Work task: Please return every line from the entries that has the string "tape" in it.

:: Records to process

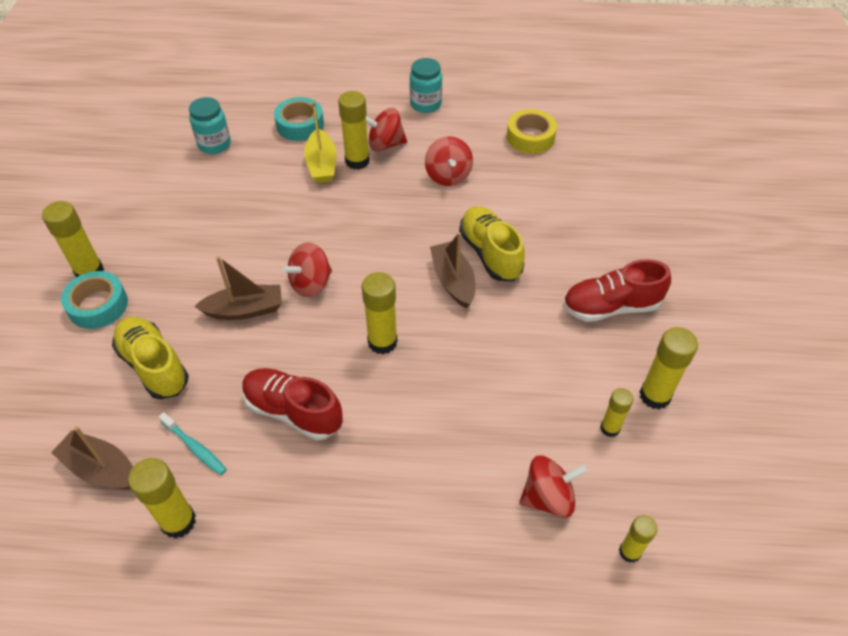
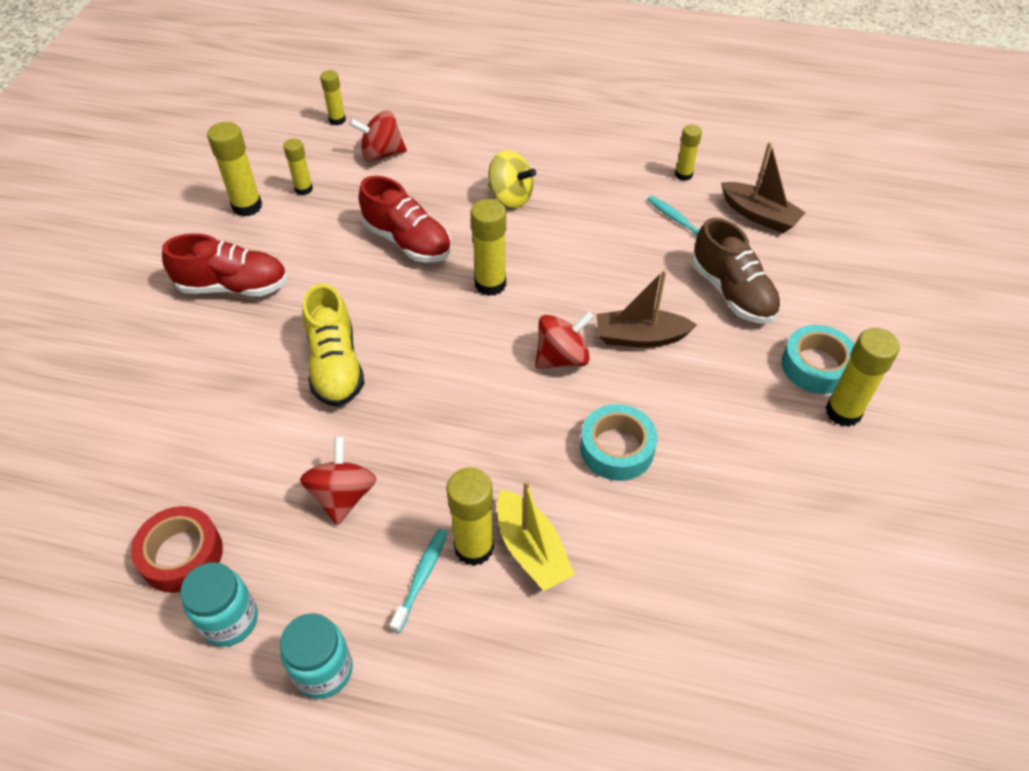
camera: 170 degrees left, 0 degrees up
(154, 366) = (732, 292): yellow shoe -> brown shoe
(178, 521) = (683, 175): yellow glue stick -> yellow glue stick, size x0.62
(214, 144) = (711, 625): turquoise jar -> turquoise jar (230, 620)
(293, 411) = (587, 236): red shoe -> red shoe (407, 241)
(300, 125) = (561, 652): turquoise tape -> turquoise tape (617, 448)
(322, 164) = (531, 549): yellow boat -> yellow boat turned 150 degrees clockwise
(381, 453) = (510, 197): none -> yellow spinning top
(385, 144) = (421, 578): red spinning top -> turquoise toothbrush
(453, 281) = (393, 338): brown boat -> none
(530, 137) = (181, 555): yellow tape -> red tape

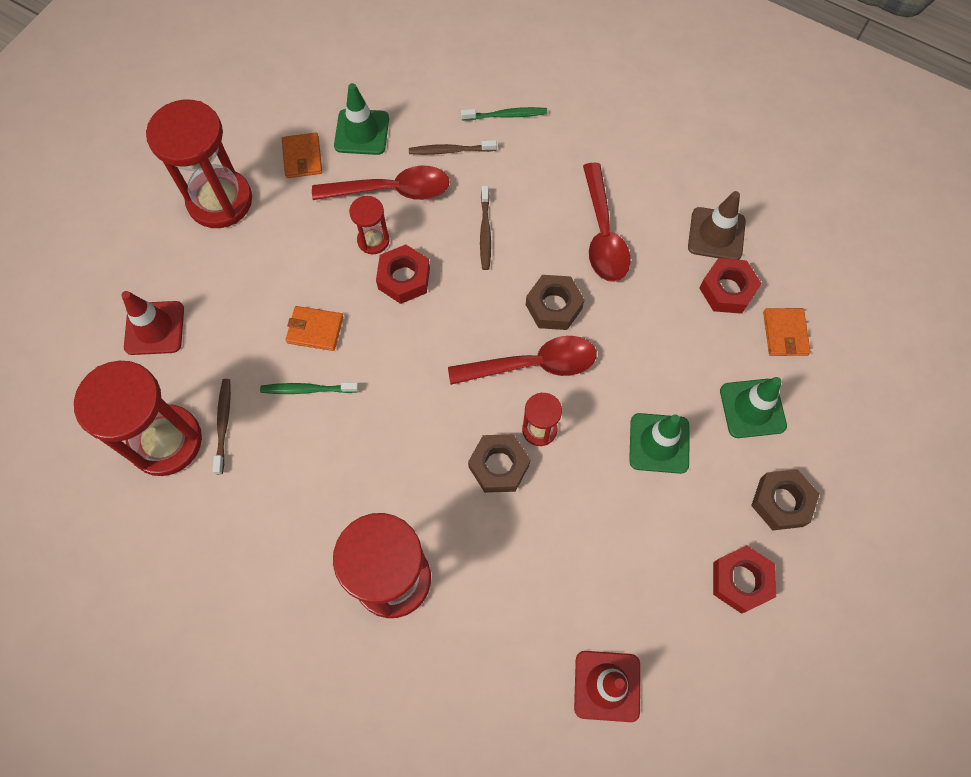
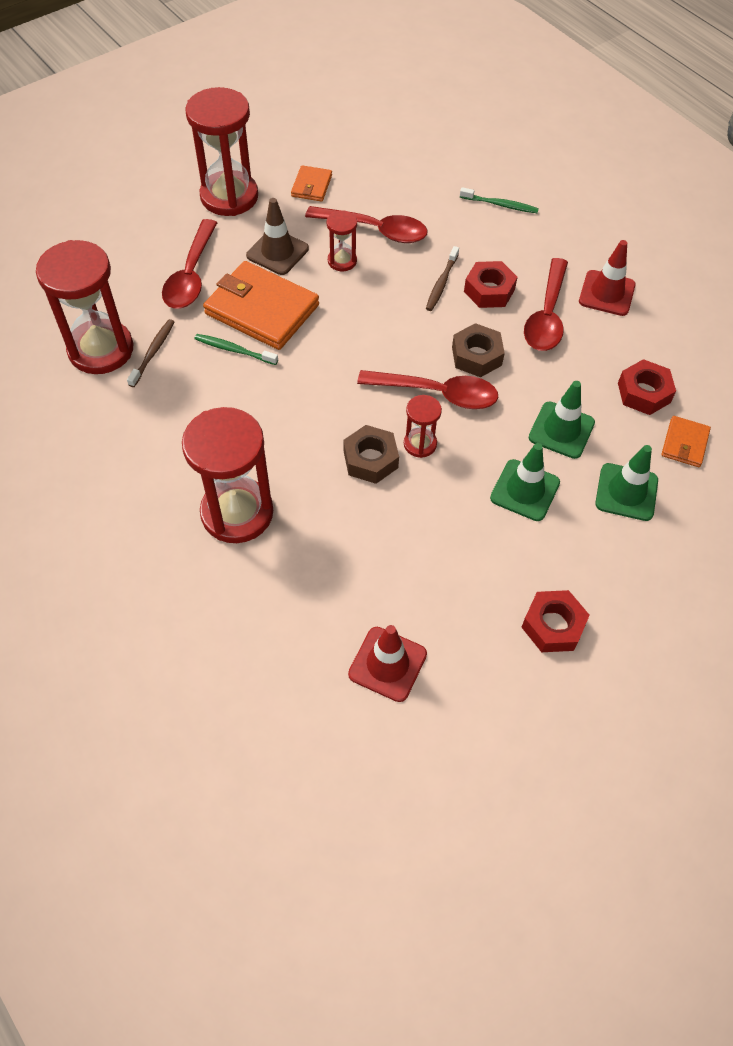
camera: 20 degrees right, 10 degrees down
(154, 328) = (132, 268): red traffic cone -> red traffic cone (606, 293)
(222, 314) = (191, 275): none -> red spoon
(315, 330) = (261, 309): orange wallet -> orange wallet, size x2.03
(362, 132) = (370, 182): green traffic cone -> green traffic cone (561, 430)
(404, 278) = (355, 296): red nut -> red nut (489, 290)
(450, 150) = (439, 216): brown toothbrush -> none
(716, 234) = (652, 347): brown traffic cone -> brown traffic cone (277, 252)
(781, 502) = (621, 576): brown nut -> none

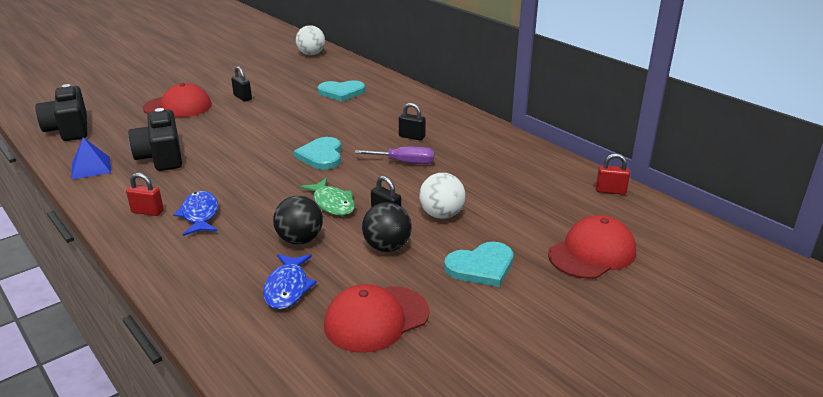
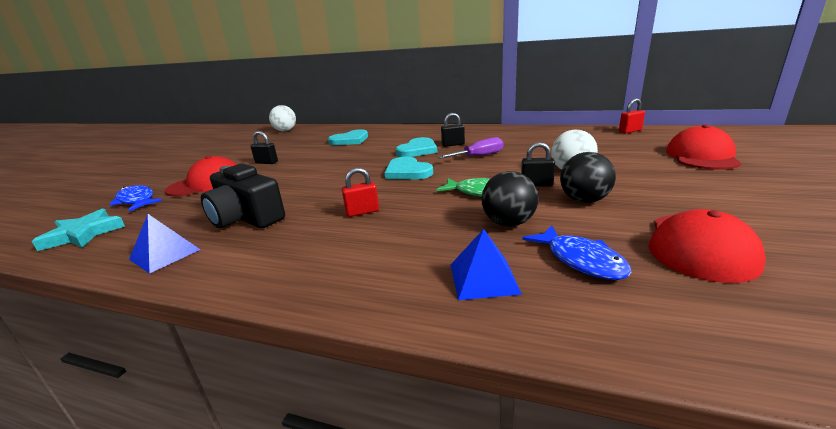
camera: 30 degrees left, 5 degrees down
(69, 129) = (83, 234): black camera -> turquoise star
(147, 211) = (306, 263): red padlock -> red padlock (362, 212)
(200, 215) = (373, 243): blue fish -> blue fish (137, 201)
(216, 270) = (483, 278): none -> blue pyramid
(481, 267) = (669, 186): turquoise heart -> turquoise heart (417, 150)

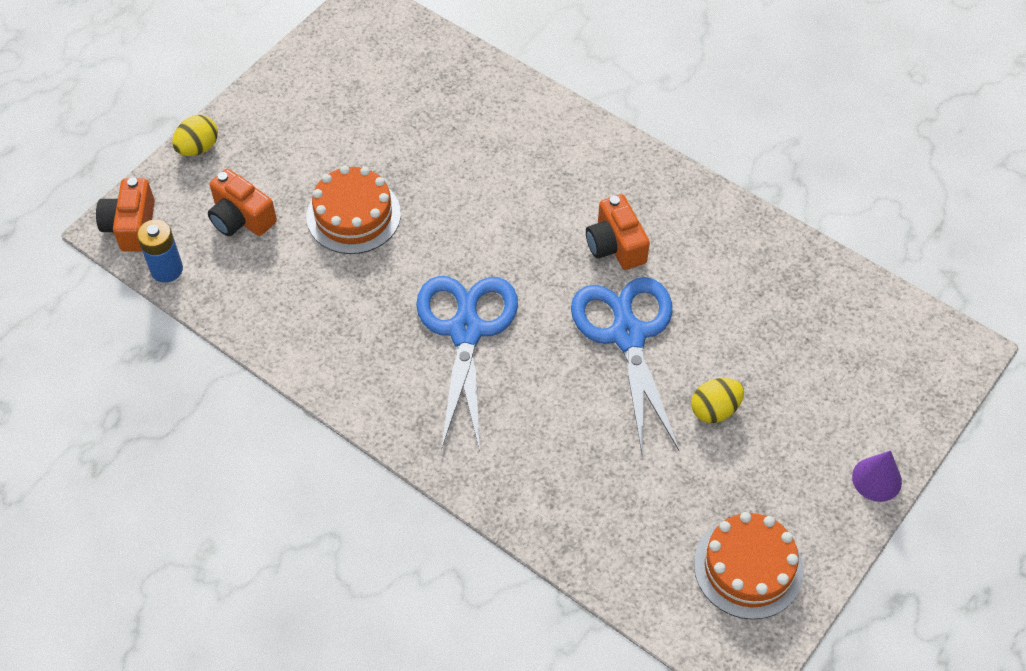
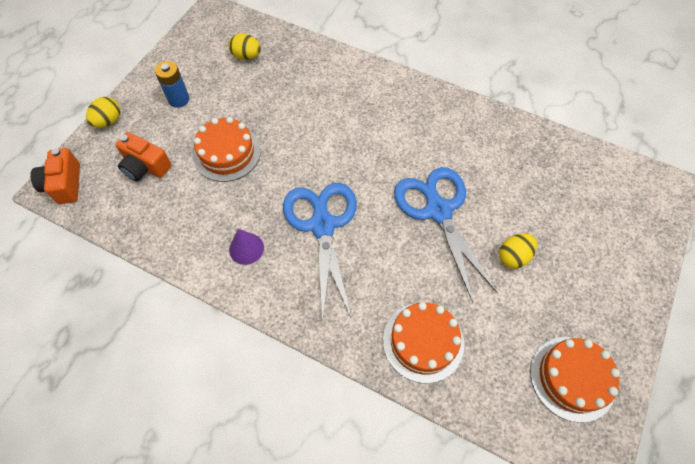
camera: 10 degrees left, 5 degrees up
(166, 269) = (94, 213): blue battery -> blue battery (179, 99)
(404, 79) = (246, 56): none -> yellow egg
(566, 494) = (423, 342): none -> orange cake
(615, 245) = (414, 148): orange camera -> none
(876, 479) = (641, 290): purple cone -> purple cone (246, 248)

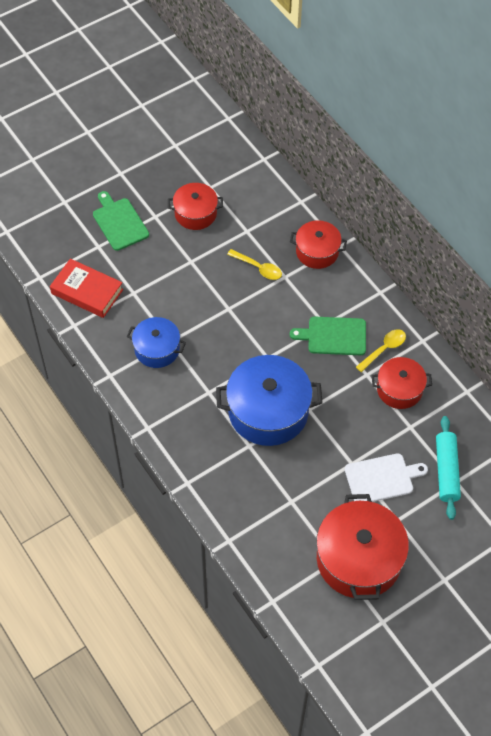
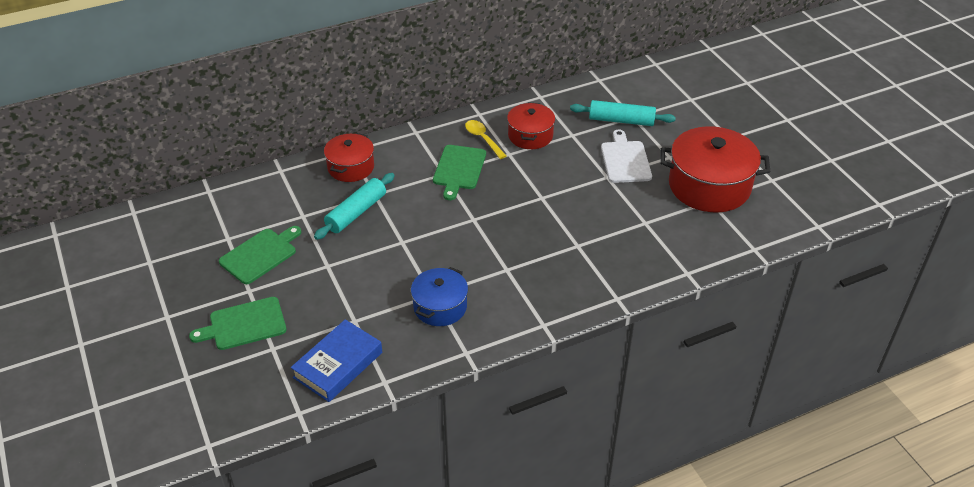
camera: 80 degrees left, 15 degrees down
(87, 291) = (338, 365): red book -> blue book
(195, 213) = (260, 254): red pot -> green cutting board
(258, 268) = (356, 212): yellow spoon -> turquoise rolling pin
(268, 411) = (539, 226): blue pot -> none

::::

Exercise output:
(300, 125) = (561, 652): turquoise tape -> turquoise tape (617, 448)
(530, 137) = (181, 555): yellow tape -> red tape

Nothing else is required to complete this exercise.